__Required work__: Please copy the items below word for word, omitting the pictures.

__Supplied data__:
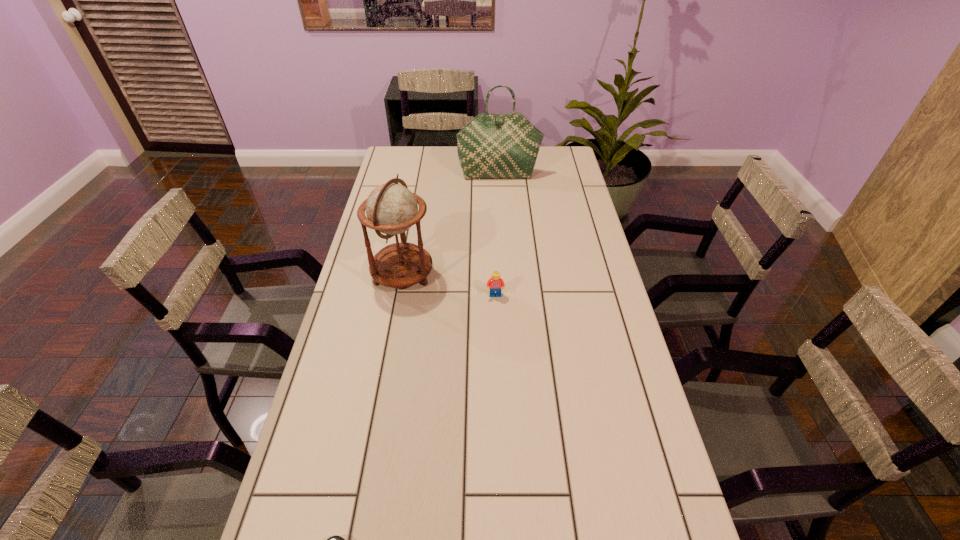
This screenshot has height=540, width=960. In order to click on the farthest object in this screenshot , I will do `click(491, 146)`.

At what (x,y) coordinates should I click in order to perform the action: click on globe. Please return your answer as a coordinate pair (x, y). Image resolution: width=960 pixels, height=540 pixels. Looking at the image, I should click on (391, 208).

The width and height of the screenshot is (960, 540). I want to click on the second shortest object, so click(x=495, y=283).

Image resolution: width=960 pixels, height=540 pixels. I want to click on vacant space situated 0.180m on the back of the tote bag, so click(497, 148).

The image size is (960, 540). In order to click on free space located on the surface of the globe in this screenshot , I will do point(524,275).

What are the coordinates of `free spot located 0.280m on the face of the third tallest object` in the screenshot? It's located at (498, 380).

What are the coordinates of `object that is positioned at the far edge` in the screenshot? It's located at (491, 146).

This screenshot has height=540, width=960. I want to click on object that is positioned at the left edge, so click(x=391, y=208).

Locate an element on the screen. The height and width of the screenshot is (540, 960). object that is at the right edge is located at coordinates (491, 146).

You are a GUI agent. You are given a task and a screenshot of the screen. Output one action in this format:
    pyautogui.click(x=<x>, y=<y>)
    Task: Click on the object present at the far right corner
    
    Given the screenshot: What is the action you would take?
    pyautogui.click(x=491, y=146)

__Result for this exercise__:
This screenshot has height=540, width=960. In order to click on the farthest object in this screenshot , I will do `click(491, 146)`.

At what (x,y) coordinates should I click in order to perform the action: click on globe. Please return your answer as a coordinate pair (x, y). Image resolution: width=960 pixels, height=540 pixels. Looking at the image, I should click on (391, 208).

The width and height of the screenshot is (960, 540). I want to click on the second shortest object, so click(x=495, y=283).

Image resolution: width=960 pixels, height=540 pixels. I want to click on vacant space situated 0.180m on the back of the tote bag, so click(497, 148).

The image size is (960, 540). In order to click on free space located on the surface of the globe in this screenshot , I will do point(524,275).

What are the coordinates of `free spot located 0.280m on the face of the third tallest object` in the screenshot? It's located at (498, 380).

What are the coordinates of `object that is positioned at the far edge` in the screenshot? It's located at (491, 146).

This screenshot has height=540, width=960. I want to click on object that is positioned at the left edge, so click(x=391, y=208).

Locate an element on the screen. The height and width of the screenshot is (540, 960). object that is at the right edge is located at coordinates (491, 146).

You are a GUI agent. You are given a task and a screenshot of the screen. Output one action in this format:
    pyautogui.click(x=<x>, y=<y>)
    Task: Click on the object present at the far right corner
    
    Given the screenshot: What is the action you would take?
    pyautogui.click(x=491, y=146)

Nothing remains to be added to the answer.